* Data provided *

— BEGIN —

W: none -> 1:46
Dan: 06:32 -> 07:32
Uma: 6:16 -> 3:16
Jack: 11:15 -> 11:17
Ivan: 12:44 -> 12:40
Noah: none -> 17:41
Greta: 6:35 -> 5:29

— END —
— BEGIN —

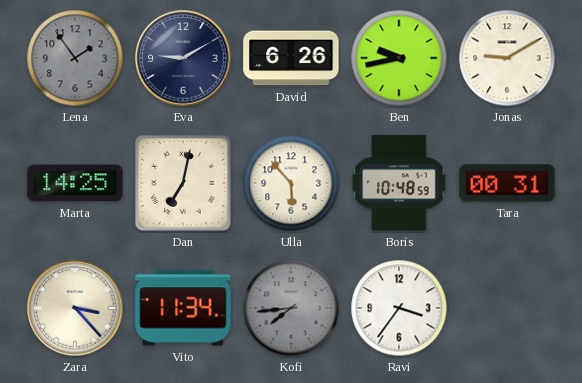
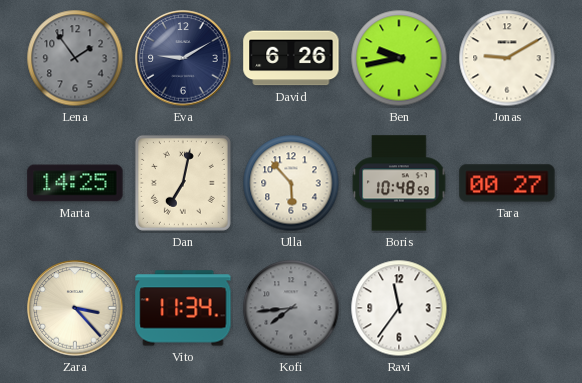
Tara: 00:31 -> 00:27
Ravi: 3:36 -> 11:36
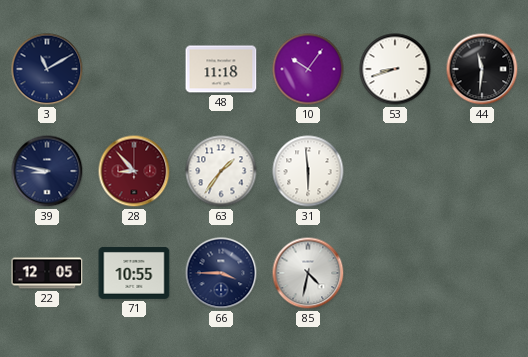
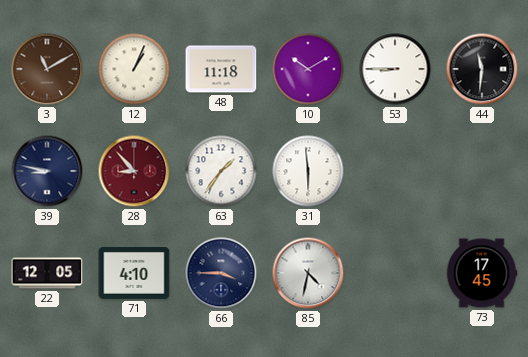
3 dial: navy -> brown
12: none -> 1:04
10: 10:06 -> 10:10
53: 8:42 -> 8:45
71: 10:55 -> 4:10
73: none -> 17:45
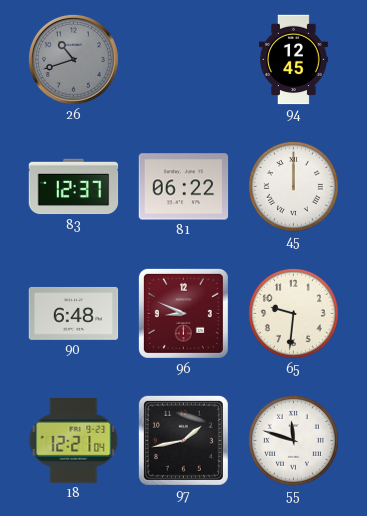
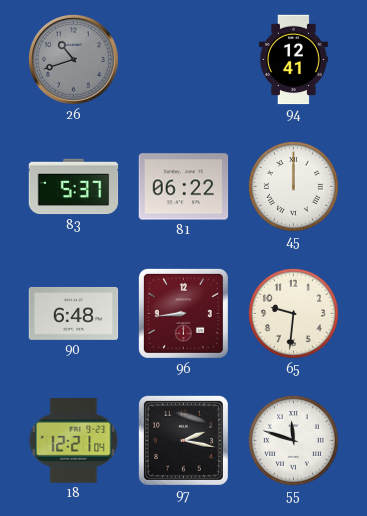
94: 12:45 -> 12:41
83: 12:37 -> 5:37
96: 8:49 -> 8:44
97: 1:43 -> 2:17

— END —
— BEGIN —

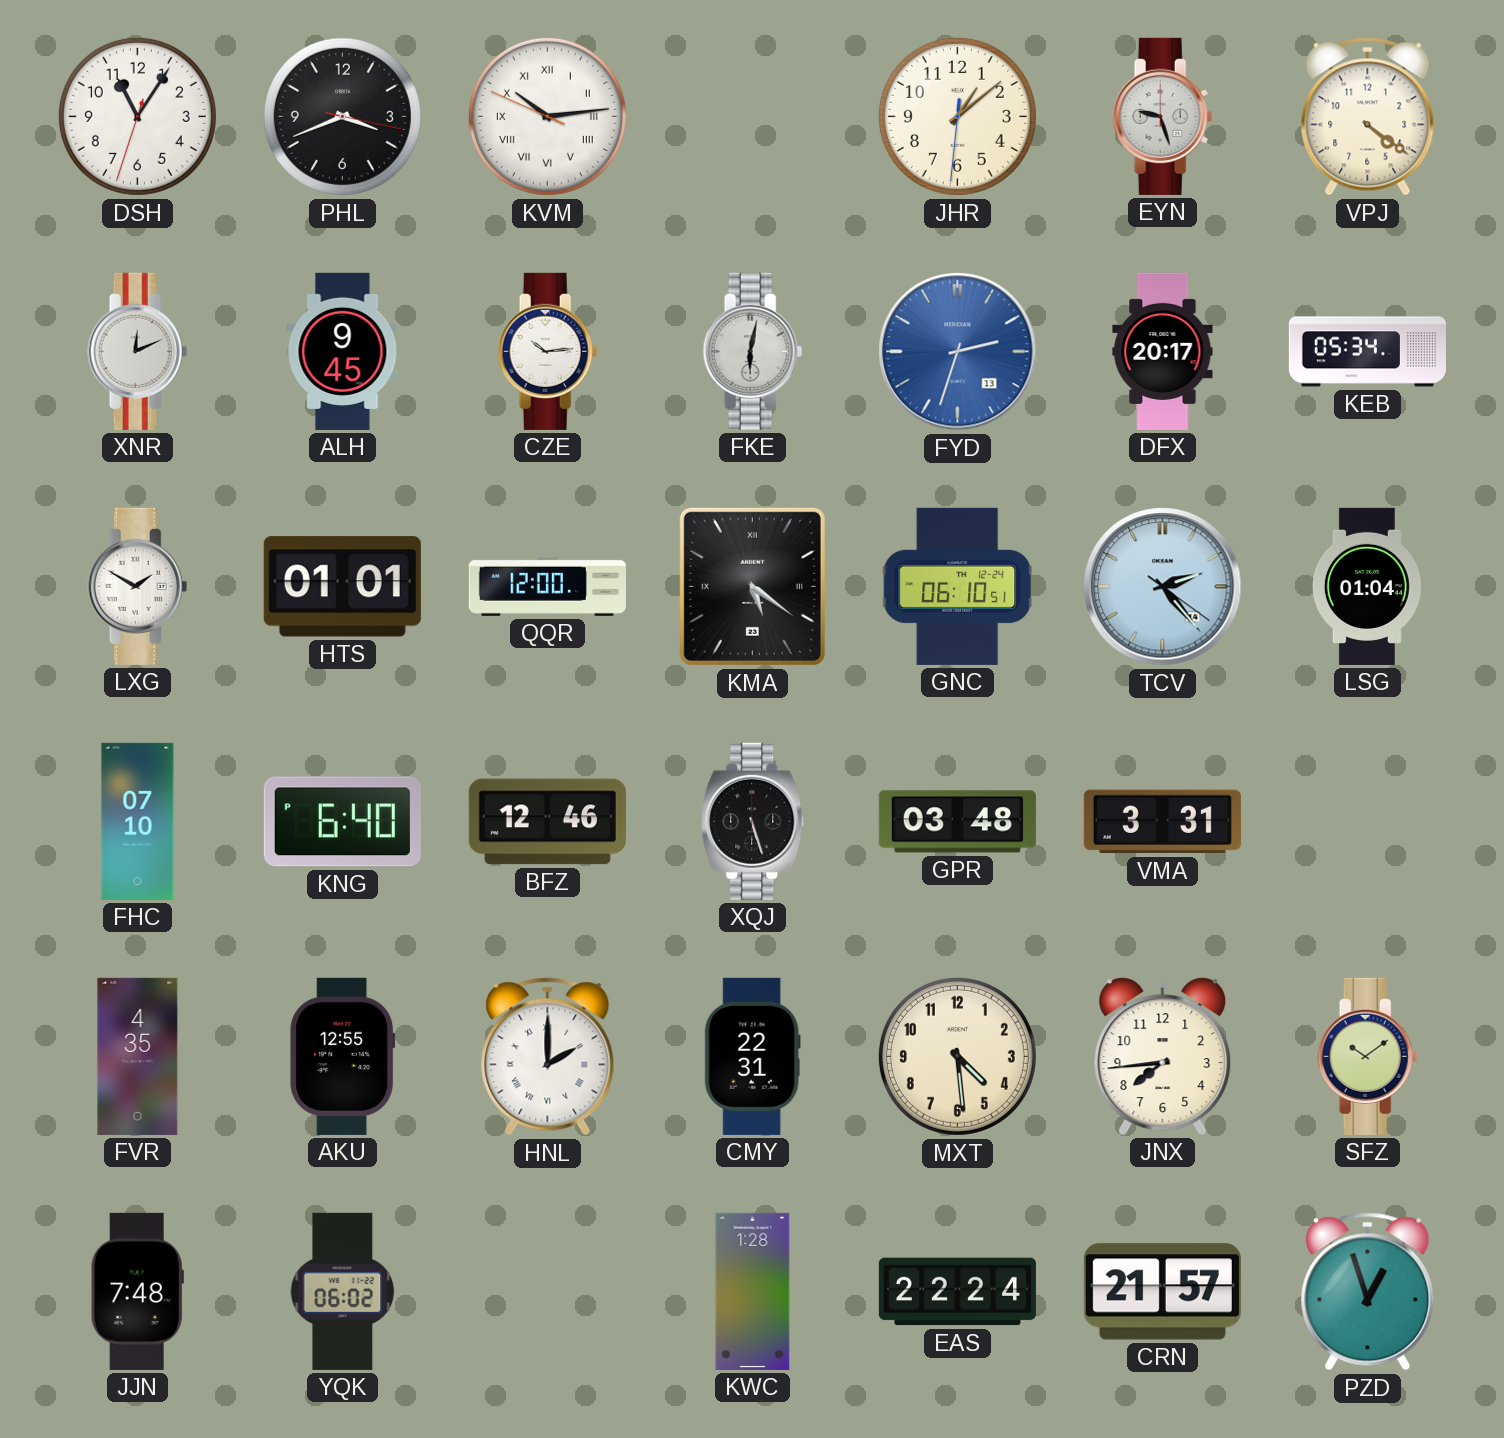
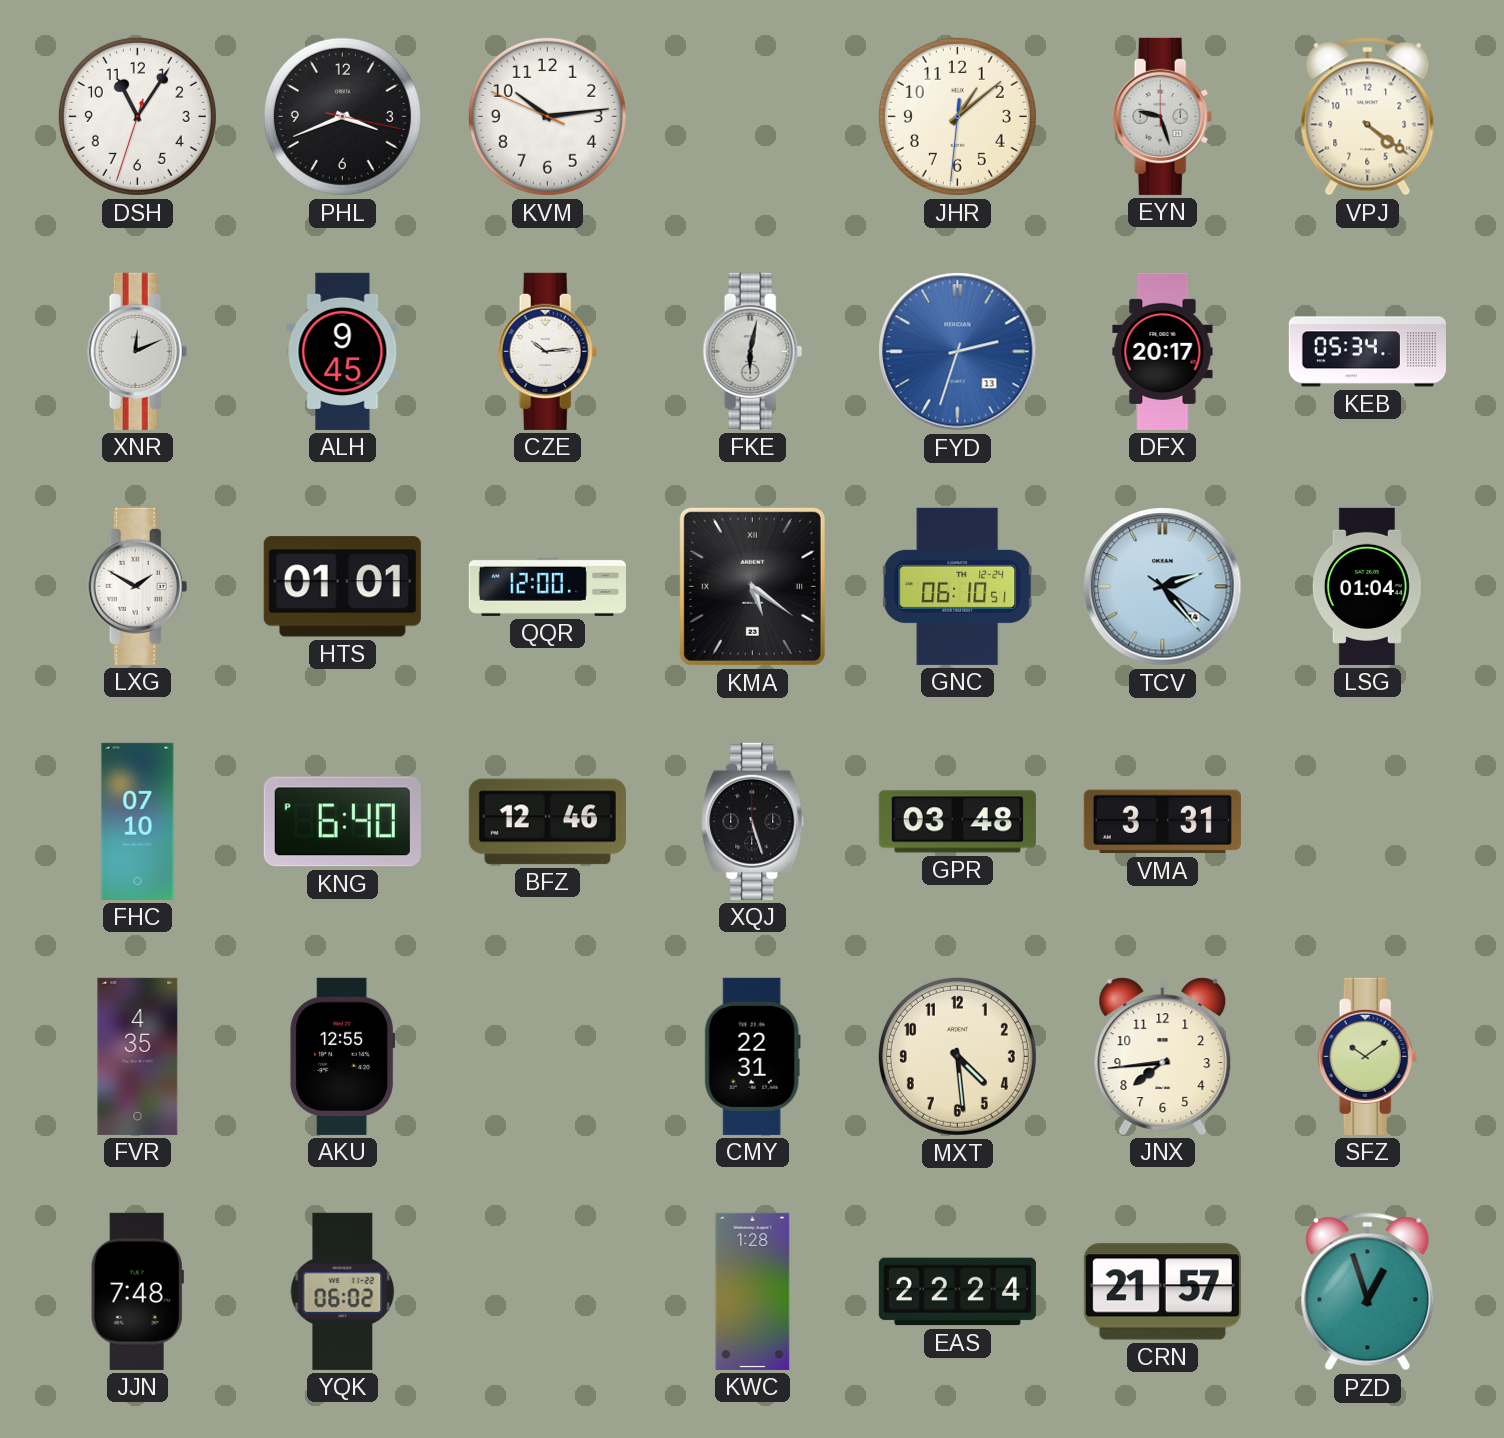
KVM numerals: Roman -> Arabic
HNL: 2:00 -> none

— END —

* Given request *
Write out the part of the data that opens with the line containing "W: none -> 1:46" and closes with the line containing "Greta: 6:35 -> 5:29", both lines included. Switch "none" to "unset" everywhere in that part and leave everything else the same.

* Exercise output *
W: unset -> 1:46
Dan: 06:32 -> 07:32
Uma: 6:16 -> 3:16
Jack: 11:15 -> 11:17
Ivan: 12:44 -> 12:40
Noah: unset -> 17:41
Greta: 6:35 -> 5:29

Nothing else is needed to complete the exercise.